(Saved entries)

^^^^^^^^

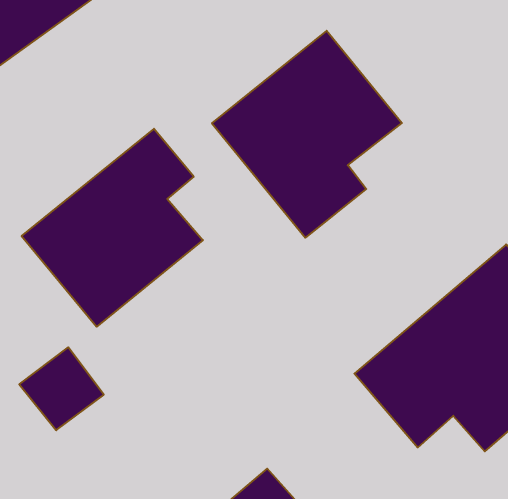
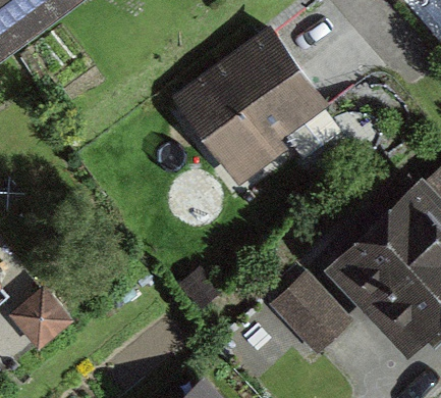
building: [22,129,203,327] -> none

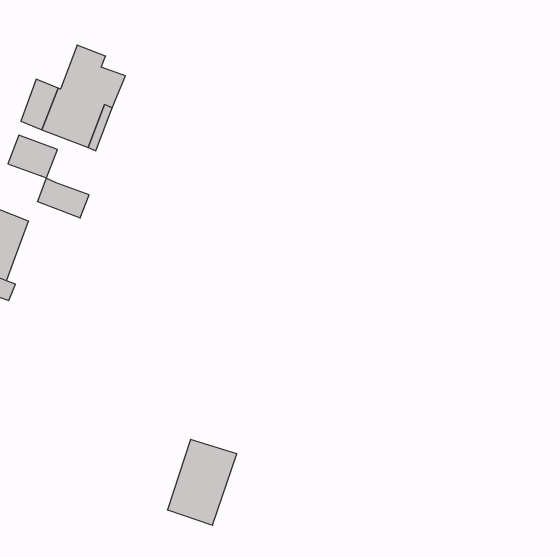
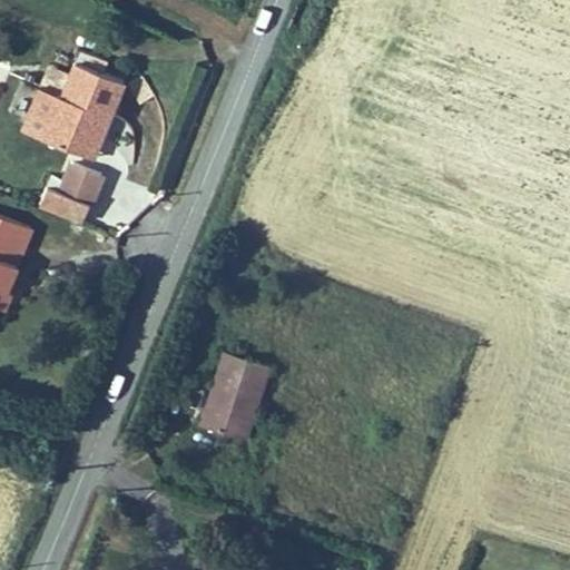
building: [8,135,57,178] -> [57,161,107,205]
building: [167,439,237,525] -> [200,353,271,440]

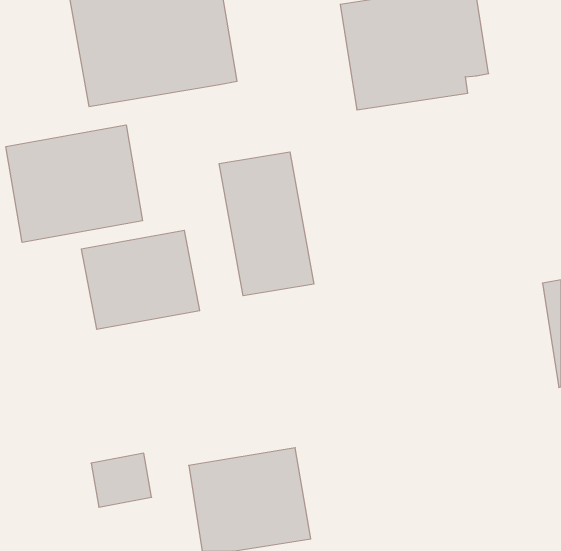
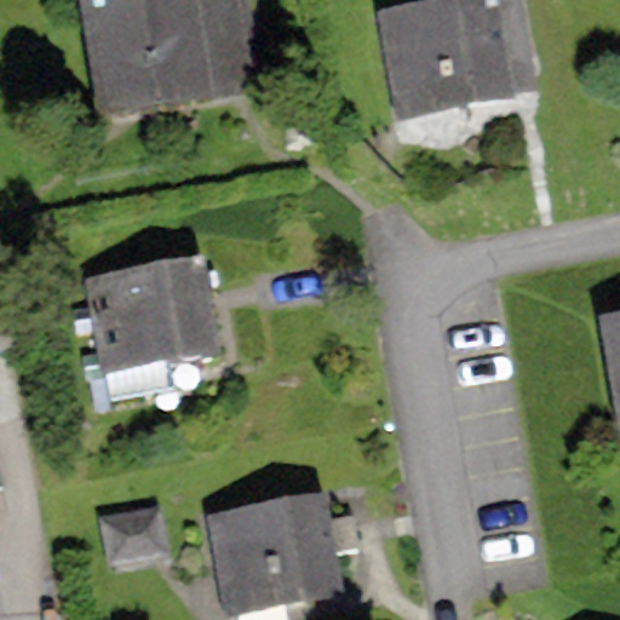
building: [6,125,142,242] -> none
building: [219,152,314,296] -> none

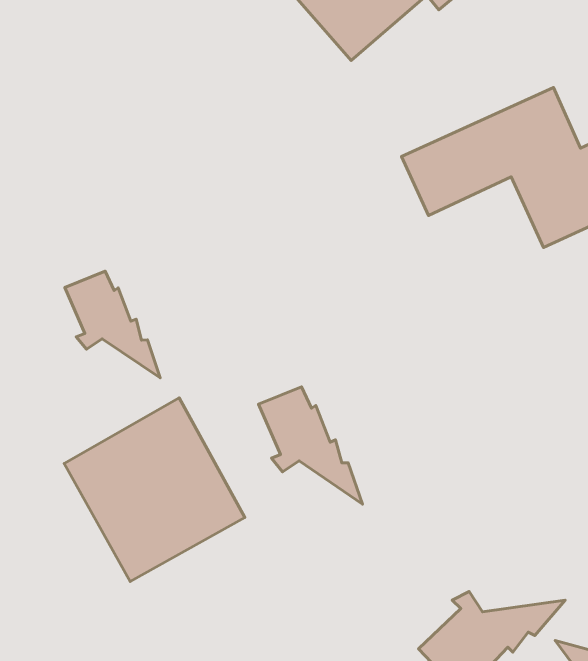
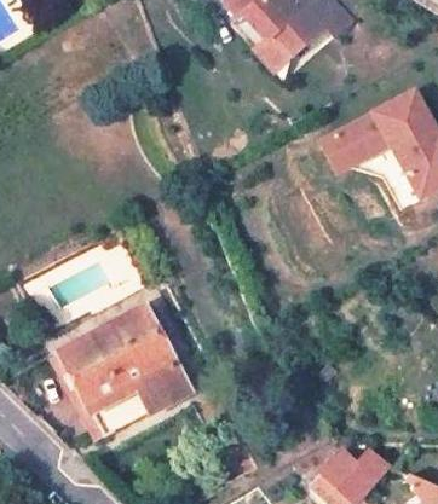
building: [65,271,160,378] -> none
building: [259,387,362,504] -> none

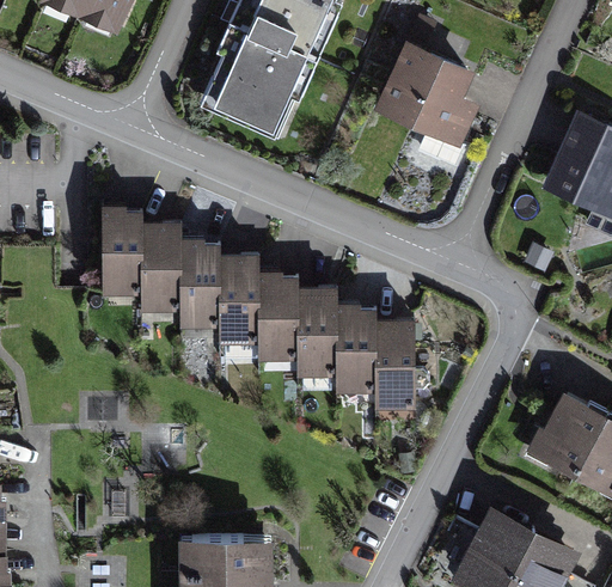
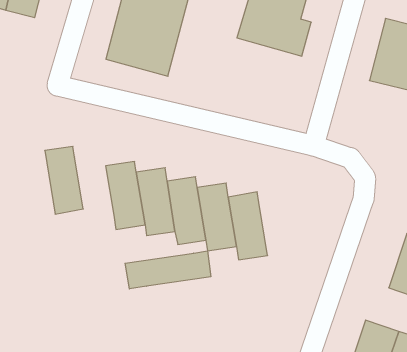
building: [139,226,179,313] -> none
building: [374,324,414,410] -> none
building: none -> [125,251,211,289]

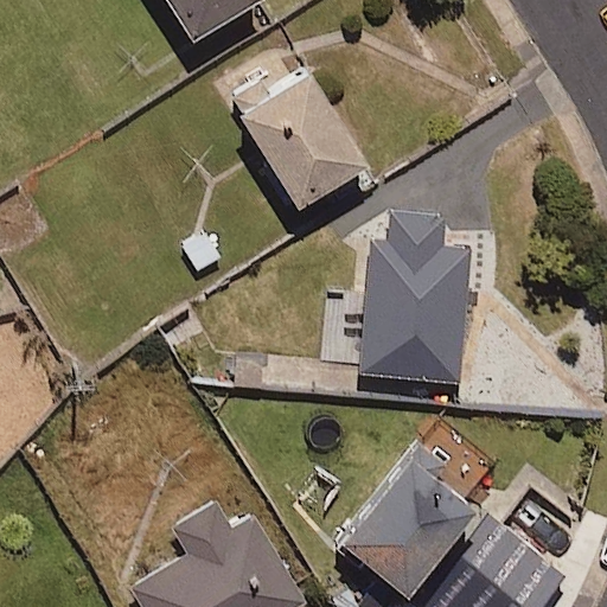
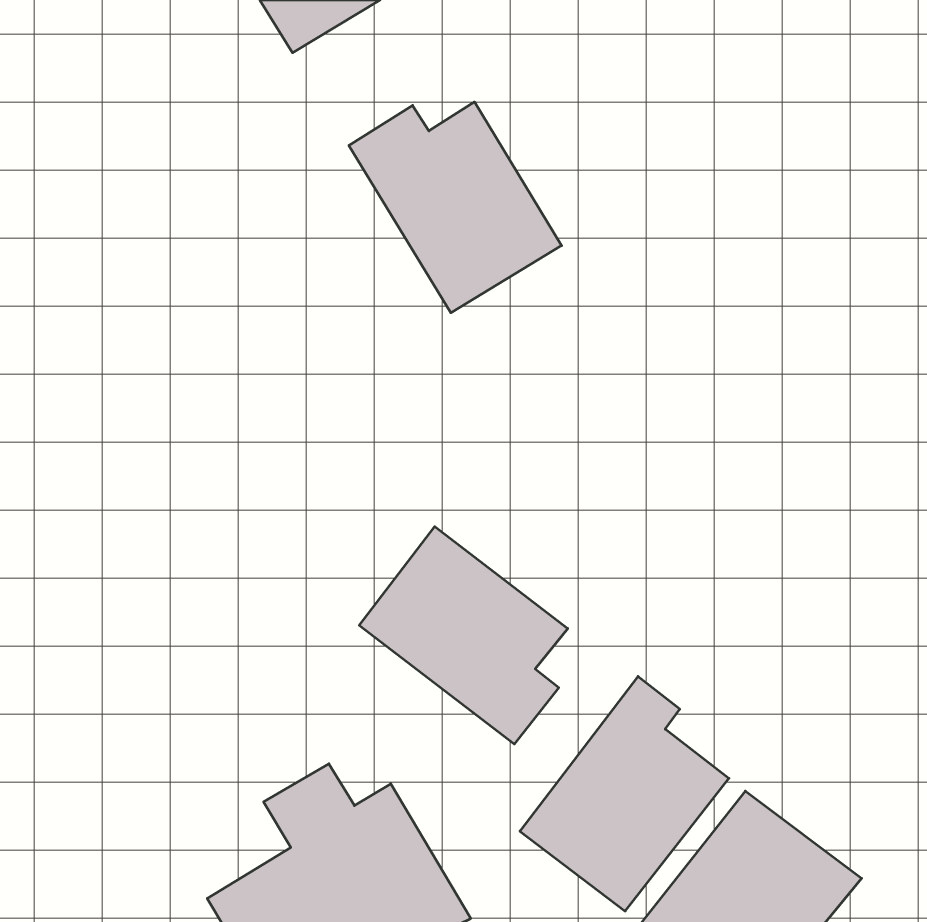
building: [363,212,469,378] -> none
building: none -> [359,527,568,744]

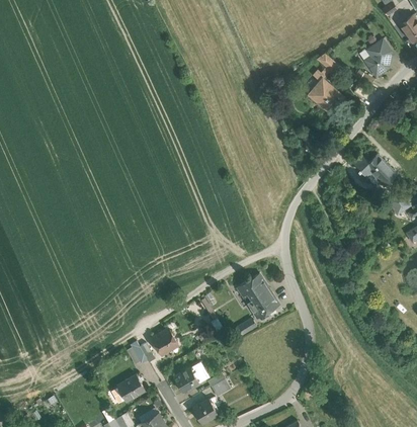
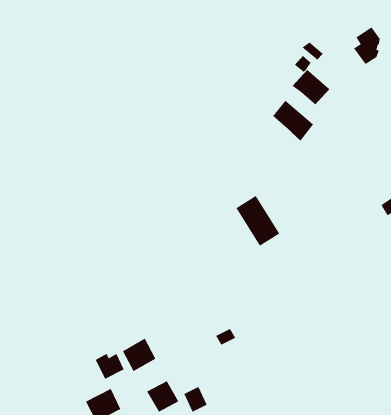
building: none -> [272,100,314,142]
building: [351,154,392,183] -> none
building: [241,272,282,320] -> [235,195,280,247]

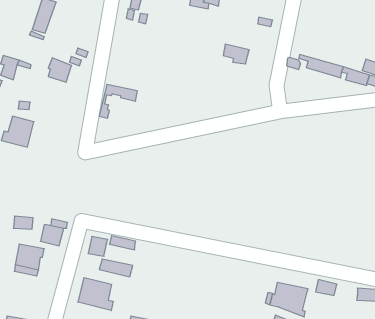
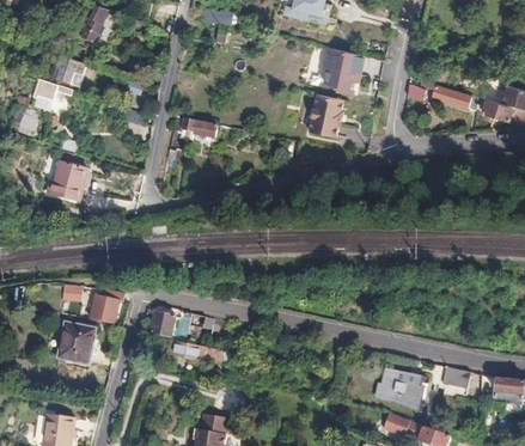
building: none -> [322,45,364,73]
building: [48,58,72,82] -> [60,56,90,87]
building: none -> [309,93,343,136]
building: [78,278,113,311] -> none

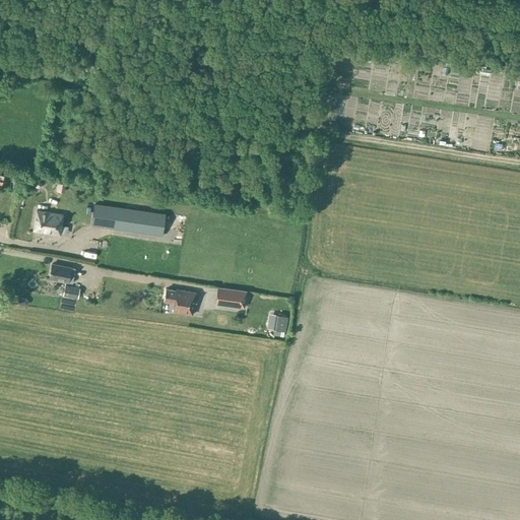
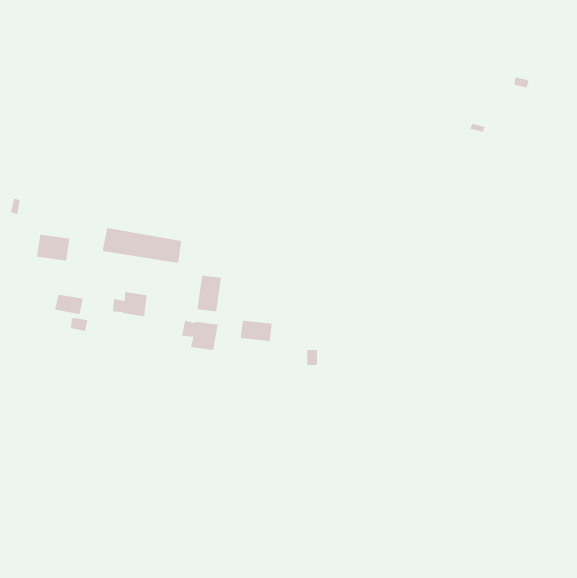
building: none -> [197,275,222,312]
building: none -> [112,291,147,317]

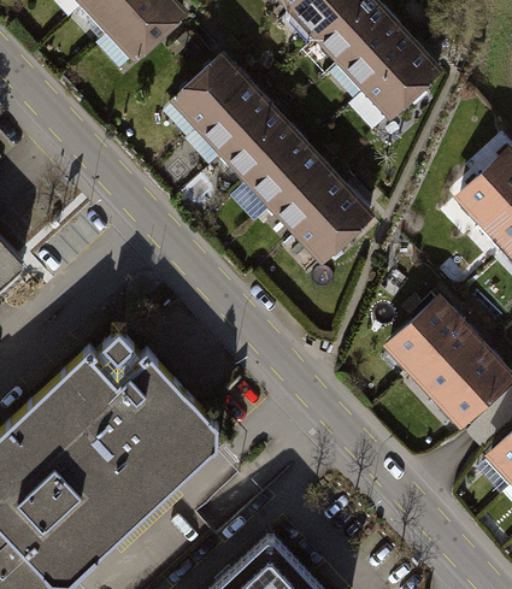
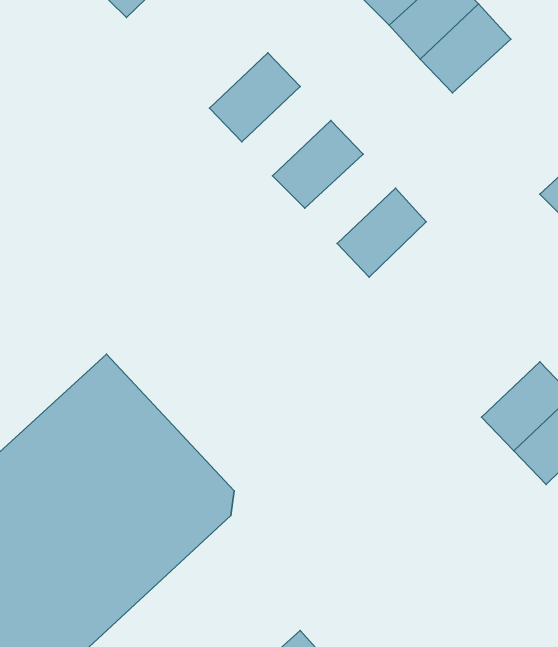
building: [176,58,247,128] -> none
building: [226,111,296,181] -> none
building: [276,164,347,234] -> none
building: [389,300,460,370] -> none

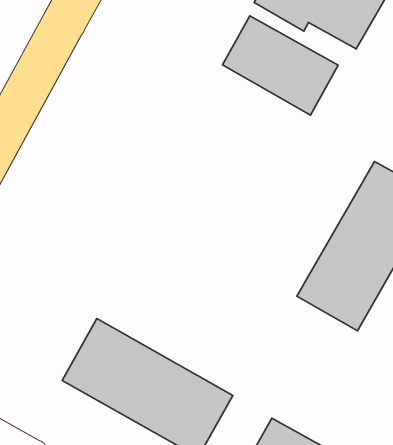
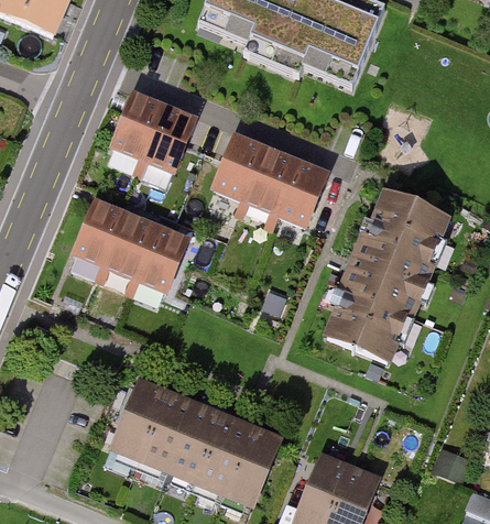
building: [222,16,338,115] -> [213,133,325,222]
building: none -> [112,92,193,167]
building: none -> [69,199,185,287]

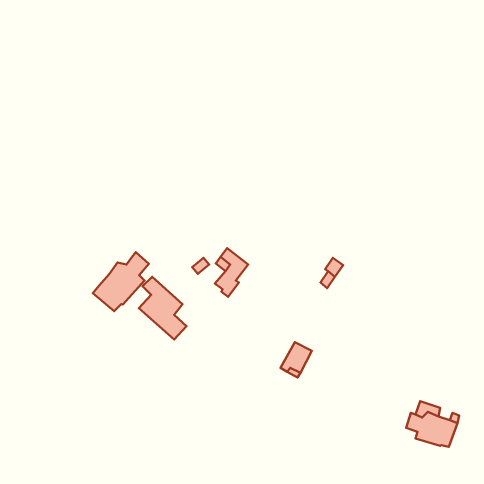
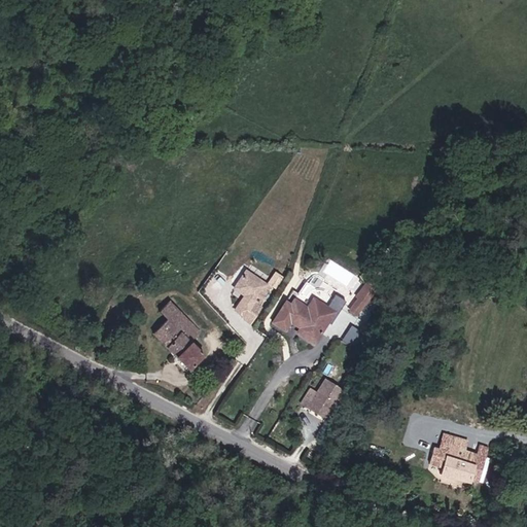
building: [93,252,149,311] -> none
building: none -> [274,301,336,344]

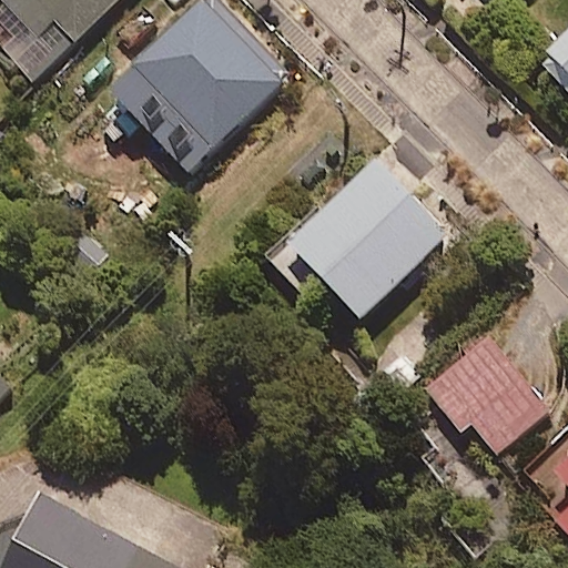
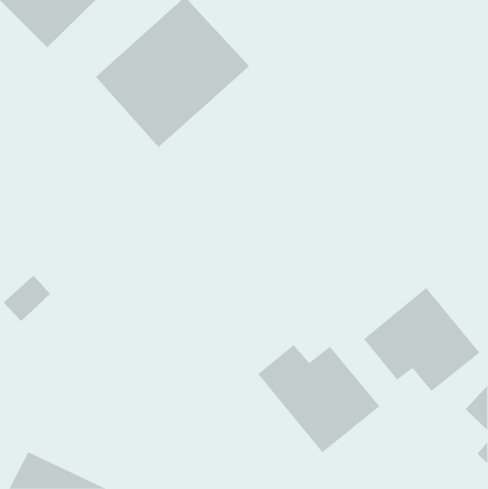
building: [280,153,450,323] -> none
building: none -> [258,344,380,453]

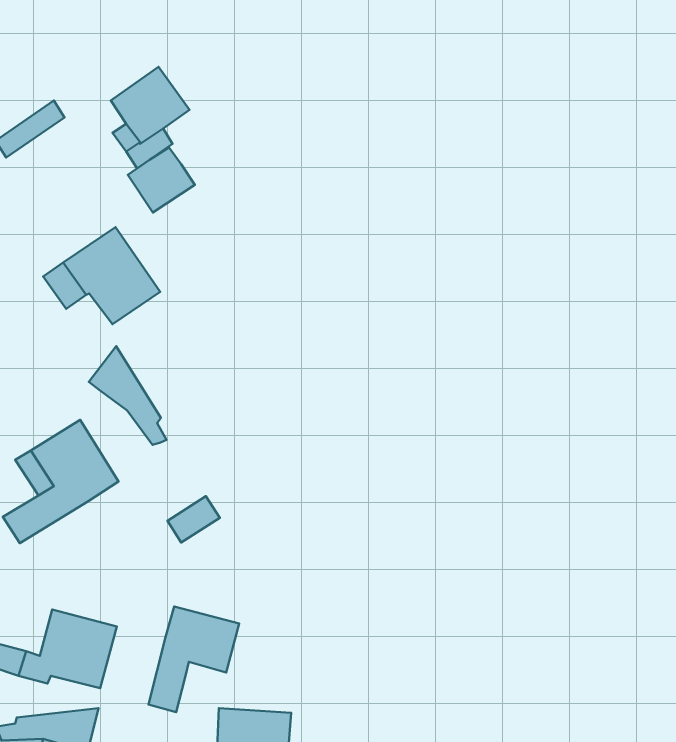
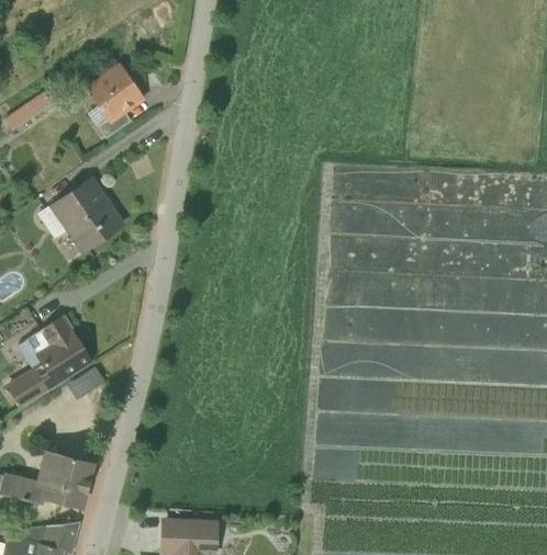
building: [128,147,195,213] -> none
building: [89,346,166,445] -> none
building: [167,496,220,543] -> [68,365,105,398]
building: [149,606,239,712] -> none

^^^^^^^^

**WORK REQUEST:** What's needed is an exact copy of every entry, free of pictures.

**SOLUTION TO THIS PROBLEM:**
building: [22,129,203,327] -> none

building: [8,135,57,178] -> [57,161,107,205]
building: [167,439,237,525] -> [200,353,271,440]

building: [6,125,142,242] -> none
building: [219,152,314,296] -> none

building: [65,271,160,378] -> none
building: [259,387,362,504] -> none

building: [139,226,179,313] -> none
building: [374,324,414,410] -> none
building: none -> [125,251,211,289]

building: [363,212,469,378] -> none
building: none -> [359,527,568,744]

building: none -> [272,100,314,142]
building: [351,154,392,183] -> none
building: [241,272,282,320] -> [235,195,280,247]

building: none -> [322,45,364,73]
building: [48,58,72,82] -> [60,56,90,87]
building: none -> [309,93,343,136]
building: [78,278,113,311] -> none

building: none -> [197,275,222,312]
building: none -> [112,291,147,317]

building: [176,58,247,128] -> none
building: [226,111,296,181] -> none
building: [276,164,347,234] -> none
building: [389,300,460,370] -> none

building: [222,16,338,115] -> [213,133,325,222]
building: none -> [112,92,193,167]
building: none -> [69,199,185,287]

building: [93,252,149,311] -> none
building: none -> [274,301,336,344]

building: [280,153,450,323] -> none
building: none -> [258,344,380,453]

building: [128,147,195,213] -> none
building: [89,346,166,445] -> none
building: [167,496,220,543] -> [68,365,105,398]
building: [149,606,239,712] -> none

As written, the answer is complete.